* [WHAT THE EXERCISE ASKS]: Print the listing below in full. Alter nothing.

* [THE DATA]:
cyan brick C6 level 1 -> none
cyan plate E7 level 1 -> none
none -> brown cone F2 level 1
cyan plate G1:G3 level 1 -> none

* [COMPLETED EXERCISE]:
cyan brick C6 level 1 -> none
cyan plate E7 level 1 -> none
none -> brown cone F2 level 1
cyan plate G1:G3 level 1 -> none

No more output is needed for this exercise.